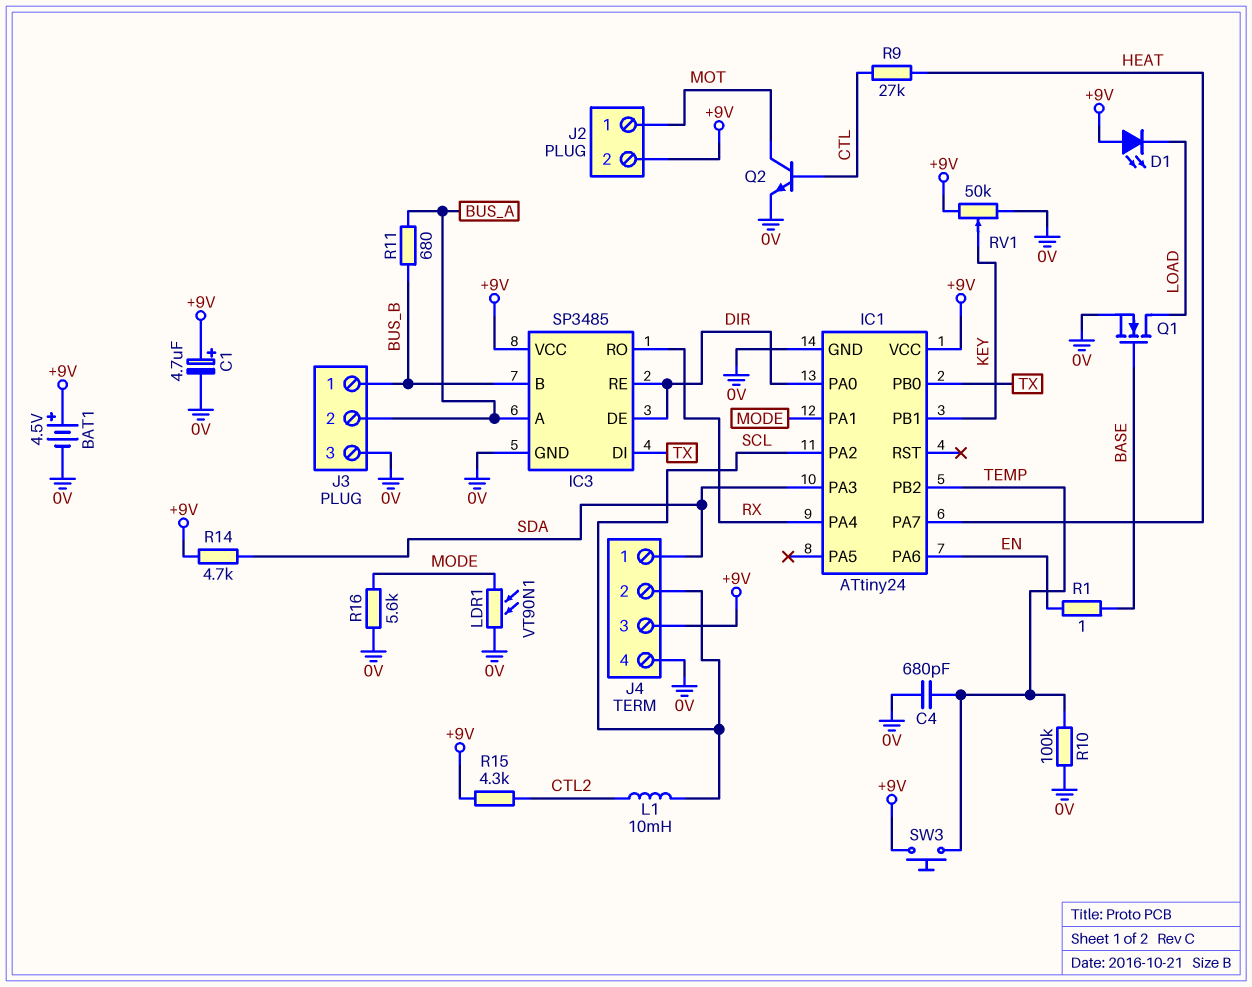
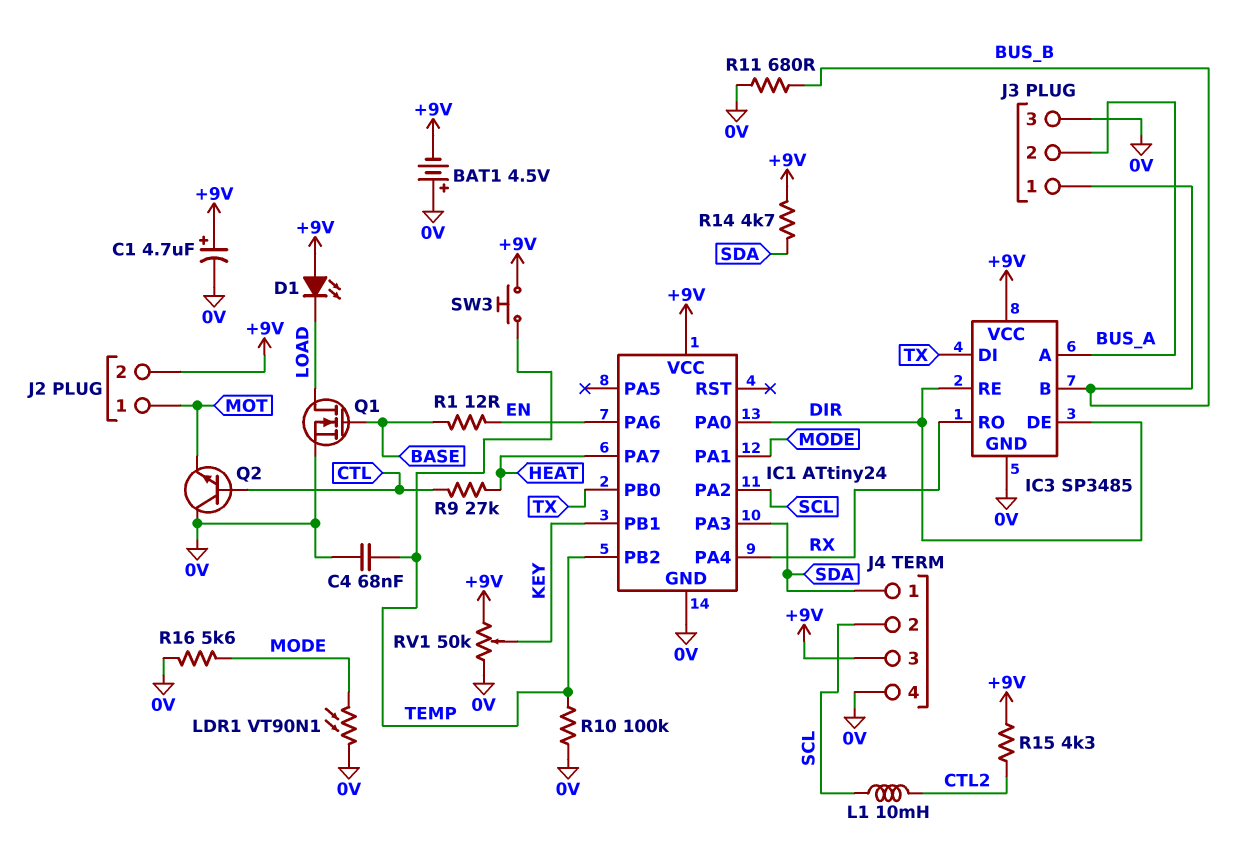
BAT1: 4.5V (plus +9V, minus 0V) -> 4.5V (plus 0V, minus +9V)
C4: 680pF (0V, TEMP) -> 68nF (0V, TEMP)
Q2: NPN (B CTL, C MOT, E 0V) -> NPN (B CTL, C 0V, E MOT)
R1: 1 (BASE, EN) -> 12 (BASE, EN)
R11: 680 (BUS_A, BUS_B) -> 680 (0V, BUS_B)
|---|
YOUR ASSIGNMENT:
Please output all of the data exactly as given, omitting any images it holds.

EXPECTED OUTPUT:
BAT1: 4.5V (plus +9V, minus 0V) -> 4.5V (plus 0V, minus +9V)
C4: 680pF (0V, TEMP) -> 68nF (0V, TEMP)
Q2: NPN (B CTL, C MOT, E 0V) -> NPN (B CTL, C 0V, E MOT)
R1: 1 (BASE, EN) -> 12 (BASE, EN)
R11: 680 (BUS_A, BUS_B) -> 680 (0V, BUS_B)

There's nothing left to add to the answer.